▸ **TASK DIRECTIONS**
Your answer should repeat every line of the records below in which the word "bulb" appears.

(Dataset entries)
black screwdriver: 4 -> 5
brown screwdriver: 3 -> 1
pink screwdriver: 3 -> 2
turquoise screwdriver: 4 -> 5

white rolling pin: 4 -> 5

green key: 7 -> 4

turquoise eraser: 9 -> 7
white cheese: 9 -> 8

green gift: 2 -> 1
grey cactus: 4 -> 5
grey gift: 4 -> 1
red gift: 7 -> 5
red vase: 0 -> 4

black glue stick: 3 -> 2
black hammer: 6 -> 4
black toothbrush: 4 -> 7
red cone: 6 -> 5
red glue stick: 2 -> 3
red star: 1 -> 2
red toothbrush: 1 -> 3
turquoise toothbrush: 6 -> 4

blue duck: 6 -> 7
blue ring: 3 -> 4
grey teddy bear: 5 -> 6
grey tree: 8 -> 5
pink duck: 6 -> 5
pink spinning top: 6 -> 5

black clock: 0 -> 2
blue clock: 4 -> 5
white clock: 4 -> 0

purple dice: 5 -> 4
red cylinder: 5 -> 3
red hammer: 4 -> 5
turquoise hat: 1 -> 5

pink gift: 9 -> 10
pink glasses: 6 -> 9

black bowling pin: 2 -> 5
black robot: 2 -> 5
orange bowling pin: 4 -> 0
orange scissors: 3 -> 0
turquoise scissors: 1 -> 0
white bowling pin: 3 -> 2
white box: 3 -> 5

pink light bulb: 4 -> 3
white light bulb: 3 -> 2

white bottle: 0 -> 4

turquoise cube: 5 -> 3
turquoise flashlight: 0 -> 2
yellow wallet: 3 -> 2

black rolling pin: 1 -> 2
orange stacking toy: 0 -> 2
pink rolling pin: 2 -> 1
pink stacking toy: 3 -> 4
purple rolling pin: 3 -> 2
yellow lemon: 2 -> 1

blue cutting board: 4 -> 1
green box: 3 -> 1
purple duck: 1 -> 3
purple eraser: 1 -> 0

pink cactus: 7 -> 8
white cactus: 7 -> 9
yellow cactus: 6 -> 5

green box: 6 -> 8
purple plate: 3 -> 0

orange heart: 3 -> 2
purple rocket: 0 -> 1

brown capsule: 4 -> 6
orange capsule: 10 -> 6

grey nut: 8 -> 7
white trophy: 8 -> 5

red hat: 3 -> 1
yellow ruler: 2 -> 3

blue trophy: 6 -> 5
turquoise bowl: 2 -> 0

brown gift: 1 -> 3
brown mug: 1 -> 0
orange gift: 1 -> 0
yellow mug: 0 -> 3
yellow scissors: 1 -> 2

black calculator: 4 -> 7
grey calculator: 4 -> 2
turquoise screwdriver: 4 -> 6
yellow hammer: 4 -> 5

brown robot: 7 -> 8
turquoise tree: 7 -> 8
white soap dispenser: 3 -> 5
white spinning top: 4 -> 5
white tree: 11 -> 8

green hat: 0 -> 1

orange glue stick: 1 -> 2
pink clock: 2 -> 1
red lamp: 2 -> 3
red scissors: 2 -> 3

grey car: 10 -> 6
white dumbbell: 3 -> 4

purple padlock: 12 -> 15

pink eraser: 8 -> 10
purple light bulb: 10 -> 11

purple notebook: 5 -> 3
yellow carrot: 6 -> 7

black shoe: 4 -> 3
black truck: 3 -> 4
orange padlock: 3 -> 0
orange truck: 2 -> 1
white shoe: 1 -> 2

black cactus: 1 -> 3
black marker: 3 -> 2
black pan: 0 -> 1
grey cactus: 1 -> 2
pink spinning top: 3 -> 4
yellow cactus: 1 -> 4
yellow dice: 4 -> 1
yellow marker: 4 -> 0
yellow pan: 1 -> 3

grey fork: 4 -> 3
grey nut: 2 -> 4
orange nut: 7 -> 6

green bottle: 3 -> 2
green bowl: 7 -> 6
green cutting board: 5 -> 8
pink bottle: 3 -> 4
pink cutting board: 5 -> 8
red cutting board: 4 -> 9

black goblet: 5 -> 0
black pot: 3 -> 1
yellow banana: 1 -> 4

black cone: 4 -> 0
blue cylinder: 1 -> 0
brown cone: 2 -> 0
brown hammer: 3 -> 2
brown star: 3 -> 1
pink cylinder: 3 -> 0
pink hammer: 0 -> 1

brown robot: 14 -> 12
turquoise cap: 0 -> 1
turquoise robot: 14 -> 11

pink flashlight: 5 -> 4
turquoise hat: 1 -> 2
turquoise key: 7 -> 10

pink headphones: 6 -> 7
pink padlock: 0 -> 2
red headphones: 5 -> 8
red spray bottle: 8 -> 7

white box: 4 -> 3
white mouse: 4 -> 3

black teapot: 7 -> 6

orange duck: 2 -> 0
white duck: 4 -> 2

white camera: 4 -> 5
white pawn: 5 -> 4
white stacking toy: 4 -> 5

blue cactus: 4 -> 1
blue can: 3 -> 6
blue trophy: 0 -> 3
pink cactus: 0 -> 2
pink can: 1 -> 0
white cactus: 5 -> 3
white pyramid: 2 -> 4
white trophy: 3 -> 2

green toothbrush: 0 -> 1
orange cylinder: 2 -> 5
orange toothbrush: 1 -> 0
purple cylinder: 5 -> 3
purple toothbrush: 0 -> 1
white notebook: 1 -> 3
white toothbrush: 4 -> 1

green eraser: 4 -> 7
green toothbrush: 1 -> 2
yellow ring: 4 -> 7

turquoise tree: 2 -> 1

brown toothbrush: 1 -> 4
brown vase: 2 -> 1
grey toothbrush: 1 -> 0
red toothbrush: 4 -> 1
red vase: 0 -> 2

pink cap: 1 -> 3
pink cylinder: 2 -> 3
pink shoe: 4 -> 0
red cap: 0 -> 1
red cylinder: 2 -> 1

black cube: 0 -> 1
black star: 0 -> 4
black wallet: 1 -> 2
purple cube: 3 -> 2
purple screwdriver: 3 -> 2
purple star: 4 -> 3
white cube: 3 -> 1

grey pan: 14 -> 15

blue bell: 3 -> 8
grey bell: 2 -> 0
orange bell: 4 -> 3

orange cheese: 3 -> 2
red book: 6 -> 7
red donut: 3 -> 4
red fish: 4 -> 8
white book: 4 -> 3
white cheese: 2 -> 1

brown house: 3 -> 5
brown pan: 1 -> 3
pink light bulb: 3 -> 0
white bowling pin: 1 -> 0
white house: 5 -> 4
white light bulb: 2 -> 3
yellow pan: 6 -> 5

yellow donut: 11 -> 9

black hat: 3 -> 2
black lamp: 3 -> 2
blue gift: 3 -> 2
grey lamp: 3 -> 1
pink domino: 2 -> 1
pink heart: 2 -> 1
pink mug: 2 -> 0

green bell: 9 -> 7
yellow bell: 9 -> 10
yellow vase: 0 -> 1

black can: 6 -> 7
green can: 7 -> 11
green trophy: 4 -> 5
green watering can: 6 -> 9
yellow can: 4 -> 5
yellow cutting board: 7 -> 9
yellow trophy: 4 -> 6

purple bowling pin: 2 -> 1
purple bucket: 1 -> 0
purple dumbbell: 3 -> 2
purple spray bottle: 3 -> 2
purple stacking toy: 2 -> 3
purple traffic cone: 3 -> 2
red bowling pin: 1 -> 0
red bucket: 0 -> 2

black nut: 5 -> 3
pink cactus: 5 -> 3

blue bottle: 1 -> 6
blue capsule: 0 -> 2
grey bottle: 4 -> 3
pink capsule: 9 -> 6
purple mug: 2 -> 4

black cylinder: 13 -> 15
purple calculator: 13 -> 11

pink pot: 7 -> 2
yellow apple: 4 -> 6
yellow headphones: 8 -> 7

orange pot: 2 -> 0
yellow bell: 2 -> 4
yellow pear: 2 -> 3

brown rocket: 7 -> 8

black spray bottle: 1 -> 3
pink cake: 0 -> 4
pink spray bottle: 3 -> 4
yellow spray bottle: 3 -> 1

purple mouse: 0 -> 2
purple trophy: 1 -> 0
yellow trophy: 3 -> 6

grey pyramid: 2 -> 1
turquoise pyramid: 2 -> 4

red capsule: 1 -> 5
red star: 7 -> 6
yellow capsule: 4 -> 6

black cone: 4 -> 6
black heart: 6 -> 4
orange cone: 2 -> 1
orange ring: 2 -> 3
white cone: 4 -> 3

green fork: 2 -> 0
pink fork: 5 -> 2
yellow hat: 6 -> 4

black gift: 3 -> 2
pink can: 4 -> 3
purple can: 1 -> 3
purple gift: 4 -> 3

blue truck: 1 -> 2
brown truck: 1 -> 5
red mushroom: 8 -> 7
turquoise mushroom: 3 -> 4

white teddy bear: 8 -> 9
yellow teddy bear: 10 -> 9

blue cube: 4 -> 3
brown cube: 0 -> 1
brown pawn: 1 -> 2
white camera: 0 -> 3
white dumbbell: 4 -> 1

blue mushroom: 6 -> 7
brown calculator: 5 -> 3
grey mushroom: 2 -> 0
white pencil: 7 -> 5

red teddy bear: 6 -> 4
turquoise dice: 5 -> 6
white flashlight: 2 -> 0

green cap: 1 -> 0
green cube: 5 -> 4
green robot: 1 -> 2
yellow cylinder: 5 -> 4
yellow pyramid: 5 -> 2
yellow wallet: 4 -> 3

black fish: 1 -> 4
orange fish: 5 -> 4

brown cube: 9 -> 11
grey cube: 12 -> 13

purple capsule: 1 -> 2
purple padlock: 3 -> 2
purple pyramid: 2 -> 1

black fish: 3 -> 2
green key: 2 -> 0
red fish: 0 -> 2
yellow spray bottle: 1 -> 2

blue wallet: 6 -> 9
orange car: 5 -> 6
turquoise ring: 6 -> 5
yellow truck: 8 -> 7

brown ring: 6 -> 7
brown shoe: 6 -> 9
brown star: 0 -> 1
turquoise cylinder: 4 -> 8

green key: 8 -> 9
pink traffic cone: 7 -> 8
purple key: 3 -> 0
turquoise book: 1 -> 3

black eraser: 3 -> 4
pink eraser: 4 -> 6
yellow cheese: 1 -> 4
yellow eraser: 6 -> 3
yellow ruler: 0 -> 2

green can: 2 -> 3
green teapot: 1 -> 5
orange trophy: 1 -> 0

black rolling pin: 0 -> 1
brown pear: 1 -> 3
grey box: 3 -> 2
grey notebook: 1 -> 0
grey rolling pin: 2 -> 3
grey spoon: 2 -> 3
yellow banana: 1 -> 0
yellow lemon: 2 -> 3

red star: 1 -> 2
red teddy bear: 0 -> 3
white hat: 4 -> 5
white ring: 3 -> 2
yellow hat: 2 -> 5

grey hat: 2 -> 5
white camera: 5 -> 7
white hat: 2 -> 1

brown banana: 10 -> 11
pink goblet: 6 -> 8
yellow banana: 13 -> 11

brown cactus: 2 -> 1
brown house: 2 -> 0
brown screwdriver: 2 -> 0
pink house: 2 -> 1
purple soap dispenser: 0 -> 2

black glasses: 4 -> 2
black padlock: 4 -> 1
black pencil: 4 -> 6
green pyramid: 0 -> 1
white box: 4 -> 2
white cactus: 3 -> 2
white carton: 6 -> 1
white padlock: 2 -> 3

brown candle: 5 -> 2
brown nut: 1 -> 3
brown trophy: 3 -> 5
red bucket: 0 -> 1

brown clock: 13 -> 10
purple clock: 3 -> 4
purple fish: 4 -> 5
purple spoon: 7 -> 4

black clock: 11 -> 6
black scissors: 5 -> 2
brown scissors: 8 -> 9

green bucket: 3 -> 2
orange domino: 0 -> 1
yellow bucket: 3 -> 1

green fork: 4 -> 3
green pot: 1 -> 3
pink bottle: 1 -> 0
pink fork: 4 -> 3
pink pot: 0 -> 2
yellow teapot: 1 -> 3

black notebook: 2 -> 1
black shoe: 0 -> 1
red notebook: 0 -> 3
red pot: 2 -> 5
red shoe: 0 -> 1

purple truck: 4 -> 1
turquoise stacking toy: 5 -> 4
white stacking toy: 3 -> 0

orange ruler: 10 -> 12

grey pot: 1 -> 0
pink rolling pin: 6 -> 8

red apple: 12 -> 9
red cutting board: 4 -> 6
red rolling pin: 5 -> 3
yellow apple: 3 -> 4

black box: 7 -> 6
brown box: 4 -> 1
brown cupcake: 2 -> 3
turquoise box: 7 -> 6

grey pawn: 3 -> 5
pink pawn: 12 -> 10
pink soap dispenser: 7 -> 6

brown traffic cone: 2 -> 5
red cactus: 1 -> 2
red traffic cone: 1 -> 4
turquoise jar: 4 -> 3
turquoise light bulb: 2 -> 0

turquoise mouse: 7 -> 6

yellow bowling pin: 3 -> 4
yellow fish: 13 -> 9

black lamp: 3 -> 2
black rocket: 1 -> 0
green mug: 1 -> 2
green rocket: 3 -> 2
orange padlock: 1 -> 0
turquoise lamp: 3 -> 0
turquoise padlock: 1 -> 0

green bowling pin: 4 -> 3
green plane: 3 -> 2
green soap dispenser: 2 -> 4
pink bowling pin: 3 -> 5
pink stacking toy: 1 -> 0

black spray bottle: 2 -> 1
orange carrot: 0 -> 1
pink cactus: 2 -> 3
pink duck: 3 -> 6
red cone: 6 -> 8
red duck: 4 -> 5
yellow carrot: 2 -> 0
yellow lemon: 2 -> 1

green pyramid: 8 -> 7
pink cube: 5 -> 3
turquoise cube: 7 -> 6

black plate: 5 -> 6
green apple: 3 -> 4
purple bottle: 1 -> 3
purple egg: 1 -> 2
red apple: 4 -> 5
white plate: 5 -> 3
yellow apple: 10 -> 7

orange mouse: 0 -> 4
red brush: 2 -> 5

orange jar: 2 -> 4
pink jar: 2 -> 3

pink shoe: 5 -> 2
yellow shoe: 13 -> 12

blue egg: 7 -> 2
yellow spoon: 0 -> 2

▸ **ANSWER SECTION**
pink light bulb: 4 -> 3
white light bulb: 3 -> 2
purple light bulb: 10 -> 11
pink light bulb: 3 -> 0
white light bulb: 2 -> 3
turquoise light bulb: 2 -> 0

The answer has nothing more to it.